Work to complete: Copy each line that includes the string "stacking" from the material into your answer.

The data:

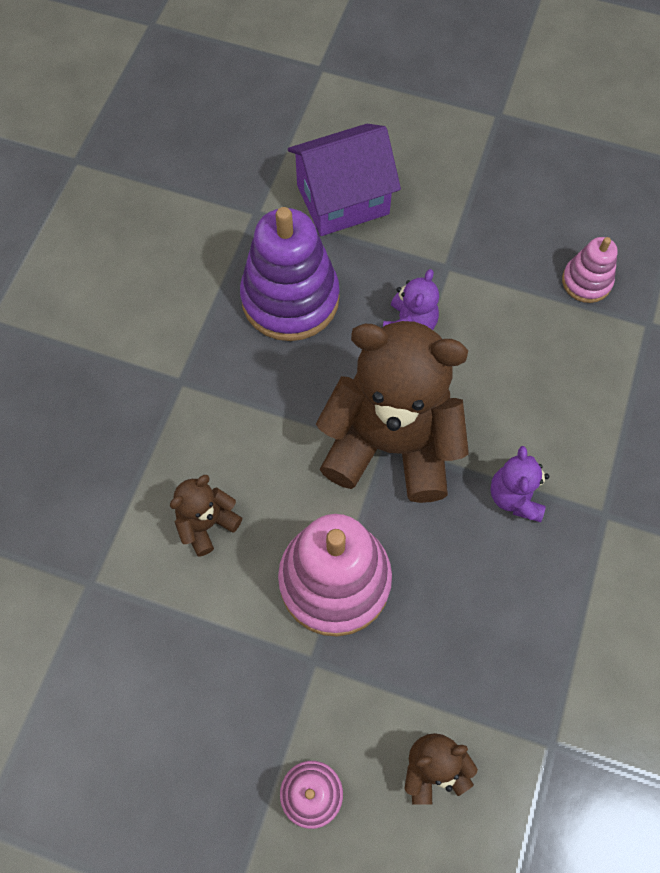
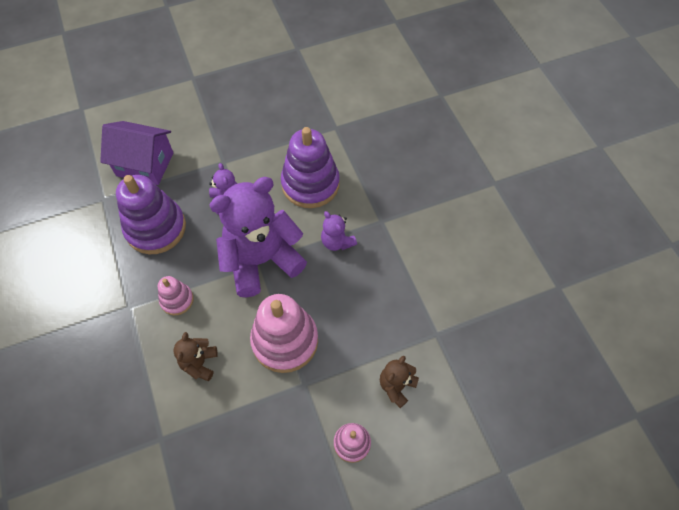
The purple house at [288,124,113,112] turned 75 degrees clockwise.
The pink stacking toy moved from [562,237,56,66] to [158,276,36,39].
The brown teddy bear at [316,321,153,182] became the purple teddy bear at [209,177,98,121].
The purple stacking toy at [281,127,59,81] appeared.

Answer box:
The pink stacking toy moved from [562,237,56,66] to [158,276,36,39].
The purple stacking toy at [281,127,59,81] appeared.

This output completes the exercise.